Below are records; reproduce exactly the lines from the one that has "(280, 269) = (440, 337): orange" through the one that has "(447, 155) = (338, 286): none -> black ruler", ends included, and nothing more.

(Coordinate-based object records)
::::
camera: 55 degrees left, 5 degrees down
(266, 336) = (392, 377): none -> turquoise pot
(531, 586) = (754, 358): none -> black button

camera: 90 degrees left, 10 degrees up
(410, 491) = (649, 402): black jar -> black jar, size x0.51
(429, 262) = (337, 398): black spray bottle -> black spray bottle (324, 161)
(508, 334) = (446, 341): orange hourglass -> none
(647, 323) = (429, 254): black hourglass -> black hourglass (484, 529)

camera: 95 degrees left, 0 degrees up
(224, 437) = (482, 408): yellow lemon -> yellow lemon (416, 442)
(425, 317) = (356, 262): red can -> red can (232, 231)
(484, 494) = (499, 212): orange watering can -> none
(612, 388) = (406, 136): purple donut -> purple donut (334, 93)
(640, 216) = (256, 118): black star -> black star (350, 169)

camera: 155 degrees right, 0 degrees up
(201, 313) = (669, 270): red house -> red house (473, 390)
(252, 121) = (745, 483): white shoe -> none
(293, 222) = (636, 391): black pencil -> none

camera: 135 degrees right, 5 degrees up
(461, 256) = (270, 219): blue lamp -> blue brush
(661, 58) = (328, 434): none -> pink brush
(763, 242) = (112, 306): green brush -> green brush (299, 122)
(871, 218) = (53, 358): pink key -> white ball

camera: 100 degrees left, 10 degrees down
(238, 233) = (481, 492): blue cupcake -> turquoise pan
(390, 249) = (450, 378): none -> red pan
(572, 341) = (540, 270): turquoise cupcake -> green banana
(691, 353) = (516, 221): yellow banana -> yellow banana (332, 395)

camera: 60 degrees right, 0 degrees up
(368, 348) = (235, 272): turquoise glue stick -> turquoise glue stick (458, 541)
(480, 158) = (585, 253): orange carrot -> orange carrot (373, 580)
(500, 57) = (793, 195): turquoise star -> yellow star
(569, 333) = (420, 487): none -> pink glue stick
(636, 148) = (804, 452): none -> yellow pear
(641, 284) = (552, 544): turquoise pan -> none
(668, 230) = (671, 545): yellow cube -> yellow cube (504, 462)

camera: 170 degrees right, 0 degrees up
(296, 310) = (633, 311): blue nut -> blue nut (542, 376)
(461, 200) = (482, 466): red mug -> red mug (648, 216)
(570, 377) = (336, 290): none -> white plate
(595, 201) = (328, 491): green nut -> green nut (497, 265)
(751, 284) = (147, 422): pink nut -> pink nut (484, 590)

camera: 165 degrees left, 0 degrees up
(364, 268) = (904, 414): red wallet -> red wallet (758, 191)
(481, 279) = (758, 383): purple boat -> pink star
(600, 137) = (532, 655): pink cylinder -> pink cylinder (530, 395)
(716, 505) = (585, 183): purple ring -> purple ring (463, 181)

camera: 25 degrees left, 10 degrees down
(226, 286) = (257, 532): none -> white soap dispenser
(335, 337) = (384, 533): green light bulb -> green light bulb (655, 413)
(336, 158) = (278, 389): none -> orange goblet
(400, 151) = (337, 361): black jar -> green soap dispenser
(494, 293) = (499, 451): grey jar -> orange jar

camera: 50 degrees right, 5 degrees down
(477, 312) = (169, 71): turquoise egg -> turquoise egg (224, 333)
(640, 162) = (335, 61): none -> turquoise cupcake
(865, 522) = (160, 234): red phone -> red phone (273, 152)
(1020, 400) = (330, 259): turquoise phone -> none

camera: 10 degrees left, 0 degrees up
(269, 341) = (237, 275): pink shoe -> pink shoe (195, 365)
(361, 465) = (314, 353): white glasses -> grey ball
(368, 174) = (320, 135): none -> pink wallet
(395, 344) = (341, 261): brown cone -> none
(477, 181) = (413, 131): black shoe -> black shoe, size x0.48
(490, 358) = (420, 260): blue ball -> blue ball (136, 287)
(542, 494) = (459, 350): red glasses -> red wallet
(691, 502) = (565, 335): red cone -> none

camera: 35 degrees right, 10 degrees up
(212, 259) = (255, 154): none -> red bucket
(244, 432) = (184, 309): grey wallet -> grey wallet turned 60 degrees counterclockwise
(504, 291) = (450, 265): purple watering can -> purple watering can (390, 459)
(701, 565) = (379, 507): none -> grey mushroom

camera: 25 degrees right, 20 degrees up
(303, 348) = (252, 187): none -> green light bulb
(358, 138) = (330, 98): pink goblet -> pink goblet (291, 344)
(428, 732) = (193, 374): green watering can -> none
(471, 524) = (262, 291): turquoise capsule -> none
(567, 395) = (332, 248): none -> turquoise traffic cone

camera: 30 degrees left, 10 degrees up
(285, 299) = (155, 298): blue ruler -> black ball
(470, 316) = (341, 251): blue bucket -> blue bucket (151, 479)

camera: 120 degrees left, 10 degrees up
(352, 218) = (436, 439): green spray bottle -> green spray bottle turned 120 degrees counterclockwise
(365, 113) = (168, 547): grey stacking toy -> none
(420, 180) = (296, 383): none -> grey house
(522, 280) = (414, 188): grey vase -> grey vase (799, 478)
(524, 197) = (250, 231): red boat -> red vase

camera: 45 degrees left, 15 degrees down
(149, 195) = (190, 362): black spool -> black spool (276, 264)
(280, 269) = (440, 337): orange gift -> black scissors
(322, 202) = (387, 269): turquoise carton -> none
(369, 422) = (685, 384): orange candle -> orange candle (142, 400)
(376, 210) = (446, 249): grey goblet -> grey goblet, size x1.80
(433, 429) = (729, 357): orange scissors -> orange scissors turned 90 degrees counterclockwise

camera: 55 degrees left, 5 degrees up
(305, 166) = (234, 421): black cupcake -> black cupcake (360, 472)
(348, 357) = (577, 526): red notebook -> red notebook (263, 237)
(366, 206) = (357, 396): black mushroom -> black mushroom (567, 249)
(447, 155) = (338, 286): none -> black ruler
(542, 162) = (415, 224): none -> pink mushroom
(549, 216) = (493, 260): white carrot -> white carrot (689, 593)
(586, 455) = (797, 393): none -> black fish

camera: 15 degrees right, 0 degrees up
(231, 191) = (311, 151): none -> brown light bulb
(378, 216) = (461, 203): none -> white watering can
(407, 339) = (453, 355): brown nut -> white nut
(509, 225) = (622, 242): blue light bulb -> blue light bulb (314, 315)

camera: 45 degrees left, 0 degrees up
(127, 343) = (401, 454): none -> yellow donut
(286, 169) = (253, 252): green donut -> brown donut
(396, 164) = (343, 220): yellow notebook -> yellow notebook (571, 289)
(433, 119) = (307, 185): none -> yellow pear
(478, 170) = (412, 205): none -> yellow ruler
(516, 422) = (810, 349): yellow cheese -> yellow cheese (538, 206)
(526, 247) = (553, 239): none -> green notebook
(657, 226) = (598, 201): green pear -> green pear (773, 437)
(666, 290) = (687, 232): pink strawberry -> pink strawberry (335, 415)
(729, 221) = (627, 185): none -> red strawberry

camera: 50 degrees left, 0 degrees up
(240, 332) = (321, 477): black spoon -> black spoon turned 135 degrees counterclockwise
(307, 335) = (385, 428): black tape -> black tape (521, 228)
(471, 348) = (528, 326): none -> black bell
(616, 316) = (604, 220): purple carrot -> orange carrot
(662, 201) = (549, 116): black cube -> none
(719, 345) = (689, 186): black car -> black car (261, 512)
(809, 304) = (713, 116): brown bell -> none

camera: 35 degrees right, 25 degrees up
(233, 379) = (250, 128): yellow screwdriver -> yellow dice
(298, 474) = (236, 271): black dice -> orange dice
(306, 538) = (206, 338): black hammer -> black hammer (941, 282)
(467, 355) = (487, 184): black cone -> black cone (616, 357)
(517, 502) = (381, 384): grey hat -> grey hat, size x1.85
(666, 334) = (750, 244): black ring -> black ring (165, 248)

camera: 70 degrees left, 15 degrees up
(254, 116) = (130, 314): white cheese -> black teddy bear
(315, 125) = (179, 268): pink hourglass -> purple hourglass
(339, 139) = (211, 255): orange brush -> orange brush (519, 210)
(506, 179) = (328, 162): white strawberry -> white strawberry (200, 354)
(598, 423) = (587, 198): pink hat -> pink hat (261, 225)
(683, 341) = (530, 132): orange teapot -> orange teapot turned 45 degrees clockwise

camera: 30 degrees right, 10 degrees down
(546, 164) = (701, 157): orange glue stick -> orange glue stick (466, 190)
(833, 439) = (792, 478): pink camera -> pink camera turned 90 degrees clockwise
::::
§ **Solution for this task**
(280, 269) = (440, 337): orange gift -> black scissors
(322, 202) = (387, 269): turquoise carton -> none
(369, 422) = (685, 384): orange candle -> orange candle (142, 400)
(376, 210) = (446, 249): grey goblet -> grey goblet, size x1.80
(433, 429) = (729, 357): orange scissors -> orange scissors turned 90 degrees counterclockwise

camera: 55 degrees left, 5 degrees up
(305, 166) = (234, 421): black cupcake -> black cupcake (360, 472)
(348, 357) = (577, 526): red notebook -> red notebook (263, 237)
(366, 206) = (357, 396): black mushroom -> black mushroom (567, 249)
(447, 155) = (338, 286): none -> black ruler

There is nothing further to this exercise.